Source records —

◇ ◇ ◇ ◇ ◇

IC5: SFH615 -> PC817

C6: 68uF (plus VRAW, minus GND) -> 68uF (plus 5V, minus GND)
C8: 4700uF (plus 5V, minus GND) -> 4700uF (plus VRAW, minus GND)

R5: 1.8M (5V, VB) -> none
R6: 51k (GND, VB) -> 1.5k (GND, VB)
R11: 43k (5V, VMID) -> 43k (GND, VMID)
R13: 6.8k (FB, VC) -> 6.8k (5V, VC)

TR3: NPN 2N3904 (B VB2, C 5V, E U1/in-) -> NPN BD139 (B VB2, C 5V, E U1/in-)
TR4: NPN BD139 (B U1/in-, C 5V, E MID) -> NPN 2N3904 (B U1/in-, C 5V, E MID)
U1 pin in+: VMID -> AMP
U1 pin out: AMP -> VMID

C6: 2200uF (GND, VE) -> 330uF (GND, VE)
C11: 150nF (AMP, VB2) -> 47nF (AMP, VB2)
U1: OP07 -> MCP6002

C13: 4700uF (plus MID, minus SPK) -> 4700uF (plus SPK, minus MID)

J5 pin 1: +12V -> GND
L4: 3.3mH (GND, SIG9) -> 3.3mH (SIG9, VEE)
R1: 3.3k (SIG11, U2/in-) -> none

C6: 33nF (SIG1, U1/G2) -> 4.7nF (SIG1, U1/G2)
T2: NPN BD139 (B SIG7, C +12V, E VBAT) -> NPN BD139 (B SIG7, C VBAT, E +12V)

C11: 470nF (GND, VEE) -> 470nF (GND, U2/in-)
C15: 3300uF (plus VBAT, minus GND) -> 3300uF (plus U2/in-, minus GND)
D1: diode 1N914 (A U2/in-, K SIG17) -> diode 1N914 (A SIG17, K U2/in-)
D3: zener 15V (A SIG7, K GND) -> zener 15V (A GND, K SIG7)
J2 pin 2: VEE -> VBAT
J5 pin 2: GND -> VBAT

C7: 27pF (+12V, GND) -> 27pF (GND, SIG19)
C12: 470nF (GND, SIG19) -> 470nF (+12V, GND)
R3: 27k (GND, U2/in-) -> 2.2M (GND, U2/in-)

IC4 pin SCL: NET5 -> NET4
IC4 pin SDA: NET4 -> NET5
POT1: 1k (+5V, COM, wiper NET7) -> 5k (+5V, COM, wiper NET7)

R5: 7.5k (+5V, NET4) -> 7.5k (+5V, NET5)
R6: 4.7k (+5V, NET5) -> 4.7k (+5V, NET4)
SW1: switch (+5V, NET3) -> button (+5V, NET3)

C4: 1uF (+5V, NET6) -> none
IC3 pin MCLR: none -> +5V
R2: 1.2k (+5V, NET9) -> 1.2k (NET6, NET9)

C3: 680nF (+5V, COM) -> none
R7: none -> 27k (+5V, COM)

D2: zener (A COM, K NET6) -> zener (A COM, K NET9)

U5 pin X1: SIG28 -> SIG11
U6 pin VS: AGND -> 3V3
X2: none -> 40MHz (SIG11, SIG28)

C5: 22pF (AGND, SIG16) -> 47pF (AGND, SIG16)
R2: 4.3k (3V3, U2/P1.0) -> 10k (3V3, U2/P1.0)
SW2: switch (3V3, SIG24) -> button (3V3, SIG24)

◇ ◇ ◇ ◇ ◇

TASK OBJECTIVE —
Write out only the lines that run from the line containing "U1: OP07 -> MCP6002" through the line containing "T2: NPN BD139", both included, exactly as they appear above.

SOLUTION FOR THIS EXERCISE —
U1: OP07 -> MCP6002

C13: 4700uF (plus MID, minus SPK) -> 4700uF (plus SPK, minus MID)

J5 pin 1: +12V -> GND
L4: 3.3mH (GND, SIG9) -> 3.3mH (SIG9, VEE)
R1: 3.3k (SIG11, U2/in-) -> none

C6: 33nF (SIG1, U1/G2) -> 4.7nF (SIG1, U1/G2)
T2: NPN BD139 (B SIG7, C +12V, E VBAT) -> NPN BD139 (B SIG7, C VBAT, E +12V)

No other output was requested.